> **What to produce**
What is the number of lines in the entries that contain "buffer"? Reply with that number only.

Data to process section start

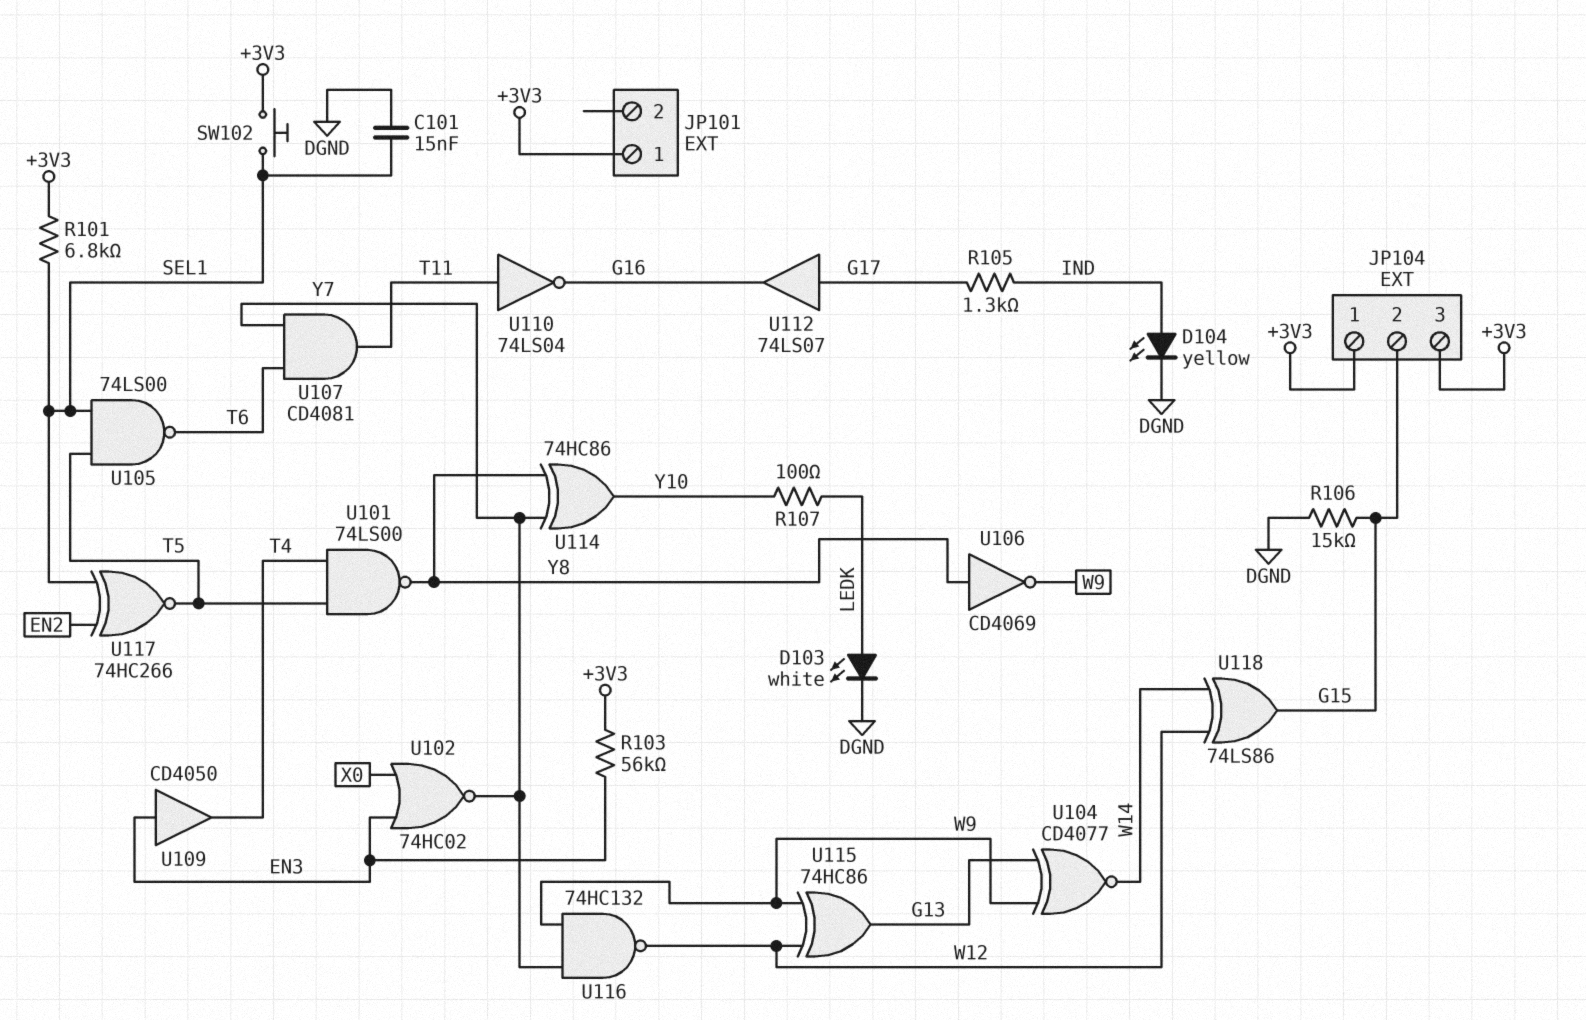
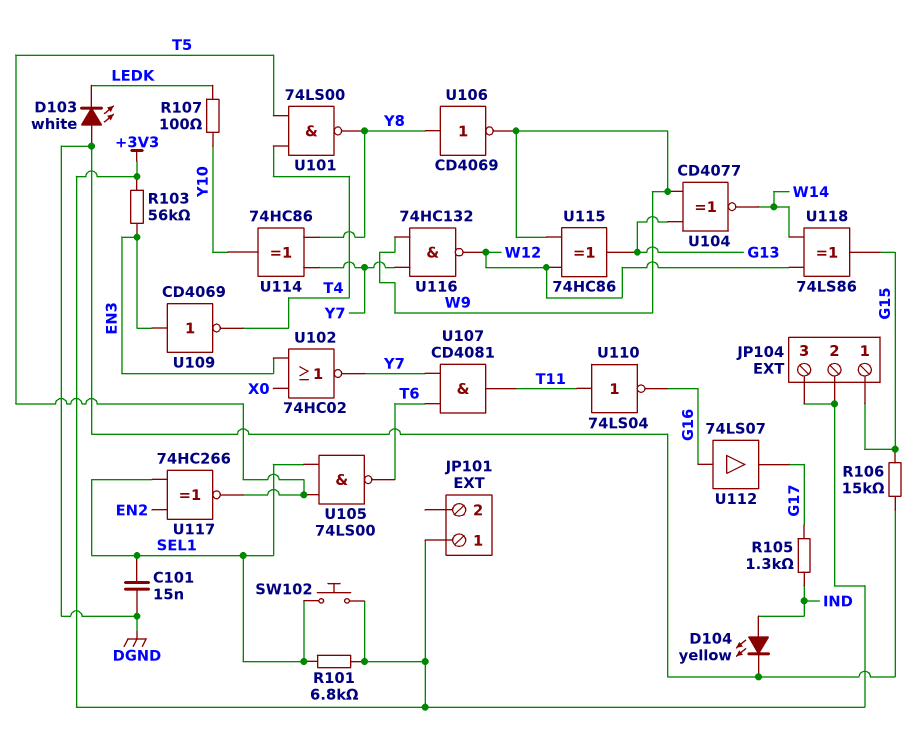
D103: LED white (A LEDK, K DGND) -> LED white (A DGND, K LEDK)
JP104 pin 1: +3V3 -> G15
JP104 pin 2: G15 -> +3V3
U109: buffer CD4050 (in EN3, out T4) -> NOT CD4069 (in EN3, out T4)
U112: buffer 74LS07 (in G17, out G16) -> buffer 74LS07 (in G16, out G17)

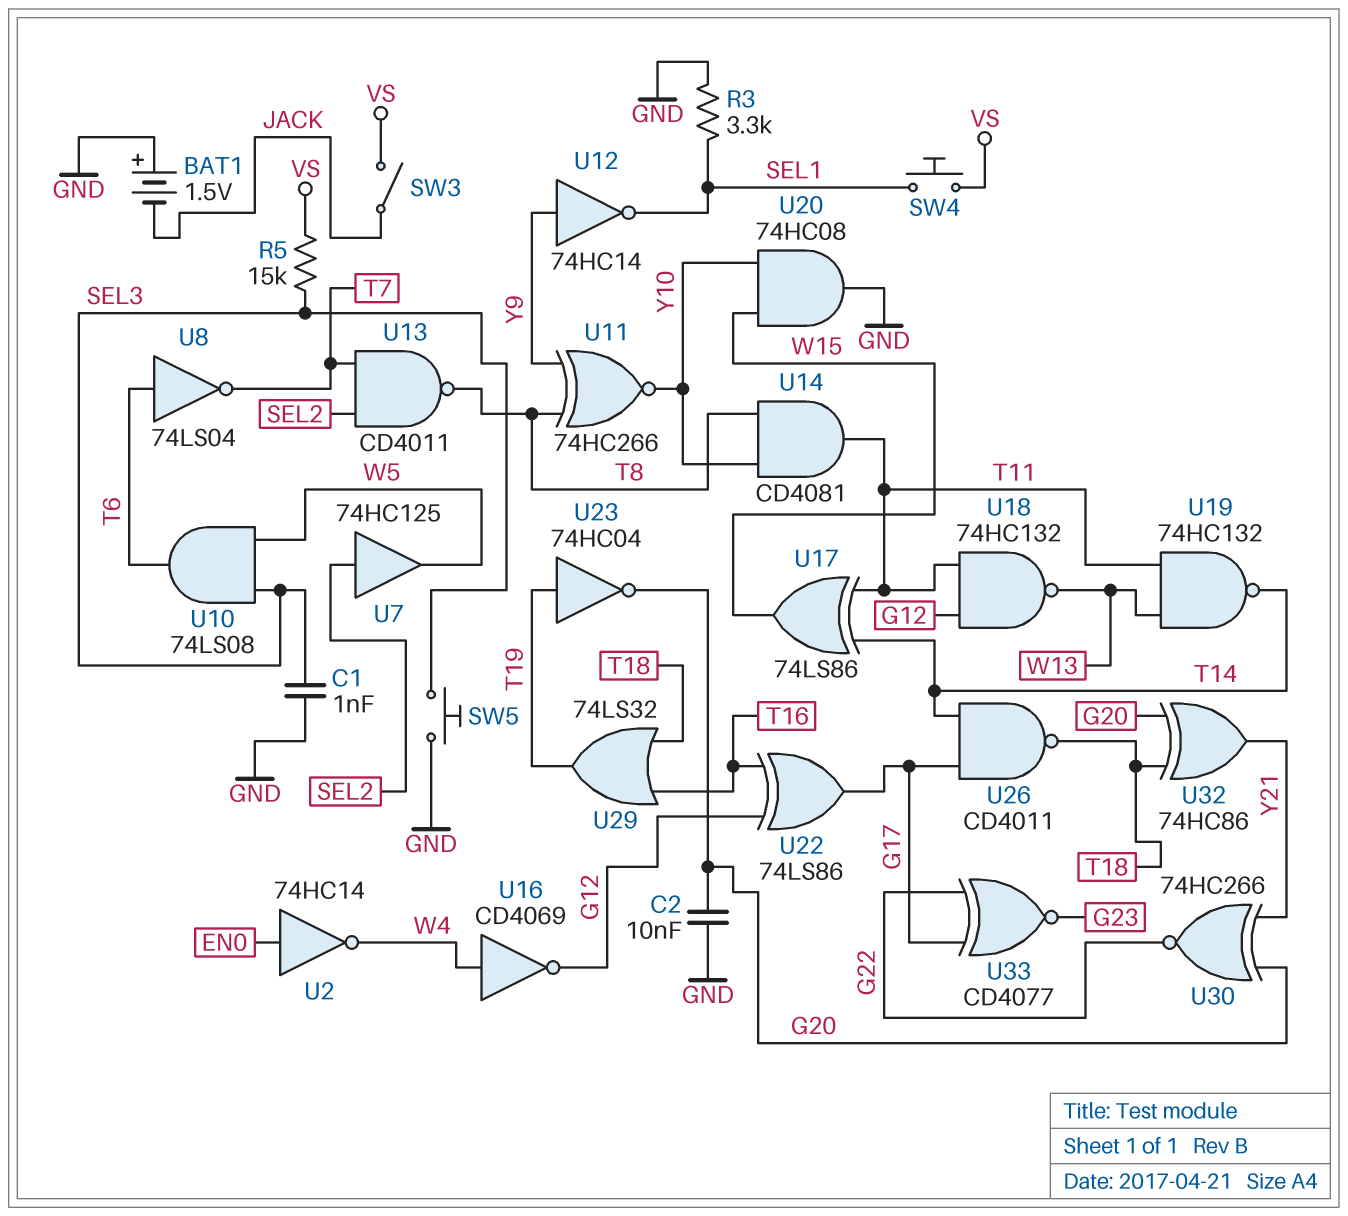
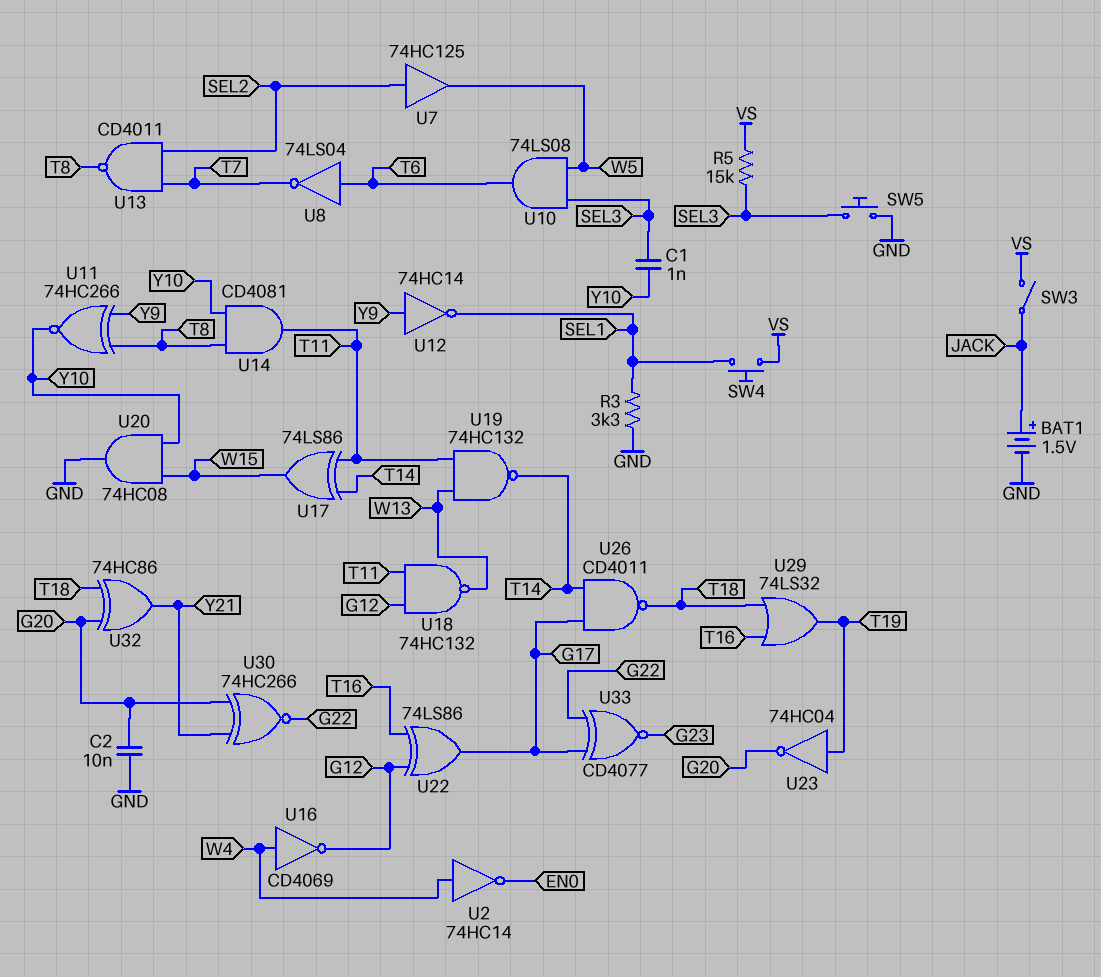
BAT1: 1.5V (plus GND, minus JACK) -> 1.5V (plus JACK, minus GND)
C1: 1nF (GND, SEL3) -> 1nF (SEL3, Y10)
U2: NOT 74HC14 (in EN0, out W4) -> NOT 74HC14 (in W4, out EN0)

Data to process section end

> **Expected answer**
2